__TASK__:
From the listing below, return every line with the string "board" in it.

^^^^^^^^^^^^^^^^

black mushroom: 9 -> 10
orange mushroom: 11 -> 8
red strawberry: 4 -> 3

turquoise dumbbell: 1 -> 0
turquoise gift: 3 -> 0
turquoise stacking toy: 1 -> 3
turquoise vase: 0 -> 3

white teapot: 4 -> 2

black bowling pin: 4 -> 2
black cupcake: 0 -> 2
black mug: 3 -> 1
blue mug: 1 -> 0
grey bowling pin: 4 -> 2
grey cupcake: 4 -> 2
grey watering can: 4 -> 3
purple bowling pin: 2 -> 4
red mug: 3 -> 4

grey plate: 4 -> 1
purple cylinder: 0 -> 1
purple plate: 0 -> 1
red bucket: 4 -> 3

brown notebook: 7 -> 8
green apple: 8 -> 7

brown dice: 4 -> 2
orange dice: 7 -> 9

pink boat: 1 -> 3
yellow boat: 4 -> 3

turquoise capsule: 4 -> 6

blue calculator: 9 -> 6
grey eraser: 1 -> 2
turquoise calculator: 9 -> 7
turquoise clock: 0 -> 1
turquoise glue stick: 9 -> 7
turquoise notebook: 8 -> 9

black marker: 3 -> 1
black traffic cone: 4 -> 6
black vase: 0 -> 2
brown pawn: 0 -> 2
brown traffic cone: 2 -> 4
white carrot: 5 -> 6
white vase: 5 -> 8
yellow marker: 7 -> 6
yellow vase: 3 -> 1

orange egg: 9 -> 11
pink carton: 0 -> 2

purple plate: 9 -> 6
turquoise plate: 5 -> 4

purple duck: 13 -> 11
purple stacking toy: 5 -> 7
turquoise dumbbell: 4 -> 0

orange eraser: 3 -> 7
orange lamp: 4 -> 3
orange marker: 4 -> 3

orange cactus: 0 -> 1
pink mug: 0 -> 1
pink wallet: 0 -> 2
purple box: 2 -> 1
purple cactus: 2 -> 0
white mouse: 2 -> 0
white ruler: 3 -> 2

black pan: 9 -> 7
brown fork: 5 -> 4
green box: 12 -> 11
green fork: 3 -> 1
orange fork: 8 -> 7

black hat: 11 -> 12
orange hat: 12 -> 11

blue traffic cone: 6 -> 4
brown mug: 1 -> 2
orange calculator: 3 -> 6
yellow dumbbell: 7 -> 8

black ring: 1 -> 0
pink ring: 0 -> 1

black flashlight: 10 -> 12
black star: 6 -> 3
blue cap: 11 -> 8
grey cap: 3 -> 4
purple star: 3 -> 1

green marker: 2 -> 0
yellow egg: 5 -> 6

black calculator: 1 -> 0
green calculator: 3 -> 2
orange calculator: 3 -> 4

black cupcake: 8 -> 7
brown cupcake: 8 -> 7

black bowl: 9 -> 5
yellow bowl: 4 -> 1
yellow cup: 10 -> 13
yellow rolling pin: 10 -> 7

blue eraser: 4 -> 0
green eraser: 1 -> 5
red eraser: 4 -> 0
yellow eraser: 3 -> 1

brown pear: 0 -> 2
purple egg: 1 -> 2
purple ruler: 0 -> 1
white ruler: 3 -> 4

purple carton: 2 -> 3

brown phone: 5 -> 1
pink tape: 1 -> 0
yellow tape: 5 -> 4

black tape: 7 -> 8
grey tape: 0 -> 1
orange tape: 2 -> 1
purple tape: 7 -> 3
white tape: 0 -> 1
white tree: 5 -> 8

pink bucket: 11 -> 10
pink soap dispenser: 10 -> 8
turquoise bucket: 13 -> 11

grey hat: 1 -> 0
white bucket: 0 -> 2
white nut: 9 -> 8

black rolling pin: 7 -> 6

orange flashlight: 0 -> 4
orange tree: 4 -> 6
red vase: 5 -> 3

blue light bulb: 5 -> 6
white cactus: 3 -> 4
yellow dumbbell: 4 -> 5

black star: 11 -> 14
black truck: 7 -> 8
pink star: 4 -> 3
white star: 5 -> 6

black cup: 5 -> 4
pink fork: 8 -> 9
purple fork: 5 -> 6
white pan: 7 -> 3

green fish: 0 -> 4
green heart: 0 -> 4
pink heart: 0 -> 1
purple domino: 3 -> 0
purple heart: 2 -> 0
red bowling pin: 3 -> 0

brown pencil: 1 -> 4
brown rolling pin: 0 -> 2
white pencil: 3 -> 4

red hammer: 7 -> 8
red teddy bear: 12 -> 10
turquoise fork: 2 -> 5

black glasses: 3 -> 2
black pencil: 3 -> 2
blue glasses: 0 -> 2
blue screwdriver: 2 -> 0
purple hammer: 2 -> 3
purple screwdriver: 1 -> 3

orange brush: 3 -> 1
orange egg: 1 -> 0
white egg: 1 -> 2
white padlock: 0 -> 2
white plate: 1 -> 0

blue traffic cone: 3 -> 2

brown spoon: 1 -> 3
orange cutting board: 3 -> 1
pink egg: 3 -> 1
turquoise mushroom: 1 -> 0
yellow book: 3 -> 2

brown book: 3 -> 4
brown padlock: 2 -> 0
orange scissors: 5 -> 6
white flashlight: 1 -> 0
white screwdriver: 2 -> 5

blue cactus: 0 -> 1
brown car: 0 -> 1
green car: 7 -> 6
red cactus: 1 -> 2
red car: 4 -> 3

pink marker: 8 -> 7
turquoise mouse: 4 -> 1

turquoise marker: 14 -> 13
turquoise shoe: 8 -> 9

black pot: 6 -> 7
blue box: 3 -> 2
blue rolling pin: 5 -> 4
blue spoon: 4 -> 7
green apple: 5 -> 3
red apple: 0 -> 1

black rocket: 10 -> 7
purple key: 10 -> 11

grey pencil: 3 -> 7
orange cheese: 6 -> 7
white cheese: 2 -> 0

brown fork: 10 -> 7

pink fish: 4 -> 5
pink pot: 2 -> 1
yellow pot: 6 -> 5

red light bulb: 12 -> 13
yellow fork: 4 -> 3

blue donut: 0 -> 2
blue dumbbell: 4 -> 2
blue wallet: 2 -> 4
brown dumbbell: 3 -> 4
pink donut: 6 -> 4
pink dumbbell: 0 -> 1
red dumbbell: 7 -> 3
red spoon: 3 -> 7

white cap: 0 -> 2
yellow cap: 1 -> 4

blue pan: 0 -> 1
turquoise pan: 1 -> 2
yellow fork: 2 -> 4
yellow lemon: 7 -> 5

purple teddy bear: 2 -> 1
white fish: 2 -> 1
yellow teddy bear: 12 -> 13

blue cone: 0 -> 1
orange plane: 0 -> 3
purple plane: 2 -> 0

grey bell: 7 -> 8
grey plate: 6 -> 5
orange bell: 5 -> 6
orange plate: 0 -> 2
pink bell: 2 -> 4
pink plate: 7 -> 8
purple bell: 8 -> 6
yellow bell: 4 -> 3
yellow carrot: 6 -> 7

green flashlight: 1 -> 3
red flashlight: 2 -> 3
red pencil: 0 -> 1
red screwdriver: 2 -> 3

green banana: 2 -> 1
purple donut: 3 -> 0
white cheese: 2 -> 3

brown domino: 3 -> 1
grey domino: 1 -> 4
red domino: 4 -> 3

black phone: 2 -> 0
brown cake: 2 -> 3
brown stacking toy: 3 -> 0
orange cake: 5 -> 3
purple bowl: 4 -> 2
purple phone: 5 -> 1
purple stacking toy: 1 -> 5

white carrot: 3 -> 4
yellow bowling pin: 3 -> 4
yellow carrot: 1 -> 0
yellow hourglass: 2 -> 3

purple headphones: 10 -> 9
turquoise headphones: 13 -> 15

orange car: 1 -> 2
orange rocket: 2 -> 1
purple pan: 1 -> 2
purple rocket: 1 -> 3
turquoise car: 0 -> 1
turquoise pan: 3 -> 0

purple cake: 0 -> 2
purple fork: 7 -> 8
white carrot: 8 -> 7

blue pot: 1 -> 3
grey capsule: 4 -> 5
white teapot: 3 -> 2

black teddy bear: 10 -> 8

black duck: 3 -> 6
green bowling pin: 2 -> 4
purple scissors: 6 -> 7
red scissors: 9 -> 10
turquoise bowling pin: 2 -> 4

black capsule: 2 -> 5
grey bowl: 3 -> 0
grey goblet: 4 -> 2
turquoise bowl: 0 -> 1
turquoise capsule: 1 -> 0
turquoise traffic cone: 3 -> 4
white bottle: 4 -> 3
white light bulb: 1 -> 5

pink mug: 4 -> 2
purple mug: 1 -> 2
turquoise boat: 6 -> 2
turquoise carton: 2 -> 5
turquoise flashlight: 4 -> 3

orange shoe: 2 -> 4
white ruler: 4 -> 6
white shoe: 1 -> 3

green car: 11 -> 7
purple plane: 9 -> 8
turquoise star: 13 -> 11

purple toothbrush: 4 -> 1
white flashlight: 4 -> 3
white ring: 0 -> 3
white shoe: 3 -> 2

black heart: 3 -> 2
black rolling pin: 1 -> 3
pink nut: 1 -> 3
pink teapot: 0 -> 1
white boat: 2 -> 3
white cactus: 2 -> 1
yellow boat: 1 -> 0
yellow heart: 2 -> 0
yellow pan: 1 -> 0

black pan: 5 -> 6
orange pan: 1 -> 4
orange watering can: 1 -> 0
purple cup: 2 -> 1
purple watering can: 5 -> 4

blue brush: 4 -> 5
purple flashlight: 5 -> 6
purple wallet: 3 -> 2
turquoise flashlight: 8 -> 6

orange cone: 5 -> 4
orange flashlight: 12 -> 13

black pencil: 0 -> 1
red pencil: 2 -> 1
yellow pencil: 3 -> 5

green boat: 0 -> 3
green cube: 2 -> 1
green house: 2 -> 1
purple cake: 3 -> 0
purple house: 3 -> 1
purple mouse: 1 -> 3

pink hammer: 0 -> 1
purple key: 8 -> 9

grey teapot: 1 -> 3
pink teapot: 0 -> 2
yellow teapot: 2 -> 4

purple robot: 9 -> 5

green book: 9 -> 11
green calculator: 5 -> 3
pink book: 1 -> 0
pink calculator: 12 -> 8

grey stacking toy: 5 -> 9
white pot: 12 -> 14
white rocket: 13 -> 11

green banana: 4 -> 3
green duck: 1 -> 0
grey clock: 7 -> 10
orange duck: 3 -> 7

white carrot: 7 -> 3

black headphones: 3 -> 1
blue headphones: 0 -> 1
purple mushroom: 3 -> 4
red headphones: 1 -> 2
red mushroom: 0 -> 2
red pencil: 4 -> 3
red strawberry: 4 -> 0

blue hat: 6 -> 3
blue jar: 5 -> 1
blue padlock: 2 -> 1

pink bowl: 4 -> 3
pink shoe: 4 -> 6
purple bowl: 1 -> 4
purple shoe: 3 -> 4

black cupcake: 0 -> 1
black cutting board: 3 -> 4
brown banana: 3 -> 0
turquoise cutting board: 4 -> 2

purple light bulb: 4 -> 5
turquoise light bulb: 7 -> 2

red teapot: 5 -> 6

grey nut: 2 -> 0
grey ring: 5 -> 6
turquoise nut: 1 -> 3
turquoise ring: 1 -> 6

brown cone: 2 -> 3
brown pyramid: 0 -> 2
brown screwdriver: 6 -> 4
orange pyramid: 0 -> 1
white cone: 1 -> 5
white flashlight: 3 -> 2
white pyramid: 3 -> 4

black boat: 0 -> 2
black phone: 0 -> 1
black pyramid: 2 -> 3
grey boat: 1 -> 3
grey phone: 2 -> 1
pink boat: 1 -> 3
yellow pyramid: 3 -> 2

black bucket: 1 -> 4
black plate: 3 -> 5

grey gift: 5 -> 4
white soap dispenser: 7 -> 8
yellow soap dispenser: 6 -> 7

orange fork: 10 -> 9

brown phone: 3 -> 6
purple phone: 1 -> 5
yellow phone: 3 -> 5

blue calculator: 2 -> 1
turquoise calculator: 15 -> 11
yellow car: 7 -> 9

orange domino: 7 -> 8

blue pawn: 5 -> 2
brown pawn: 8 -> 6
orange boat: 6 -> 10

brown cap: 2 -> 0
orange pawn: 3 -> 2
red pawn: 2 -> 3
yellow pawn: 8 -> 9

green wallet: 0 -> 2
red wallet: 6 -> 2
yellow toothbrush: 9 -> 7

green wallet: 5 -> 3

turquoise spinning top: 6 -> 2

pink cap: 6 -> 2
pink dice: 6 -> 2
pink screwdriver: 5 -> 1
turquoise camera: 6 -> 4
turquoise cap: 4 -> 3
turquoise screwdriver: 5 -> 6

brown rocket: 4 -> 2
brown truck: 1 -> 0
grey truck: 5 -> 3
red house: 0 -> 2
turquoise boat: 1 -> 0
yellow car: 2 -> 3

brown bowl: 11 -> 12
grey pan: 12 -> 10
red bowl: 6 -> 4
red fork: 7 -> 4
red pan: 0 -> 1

^^^^^^^^^^^^^^^^

__EXPECTED OUTPUT__:
orange cutting board: 3 -> 1
black cutting board: 3 -> 4
turquoise cutting board: 4 -> 2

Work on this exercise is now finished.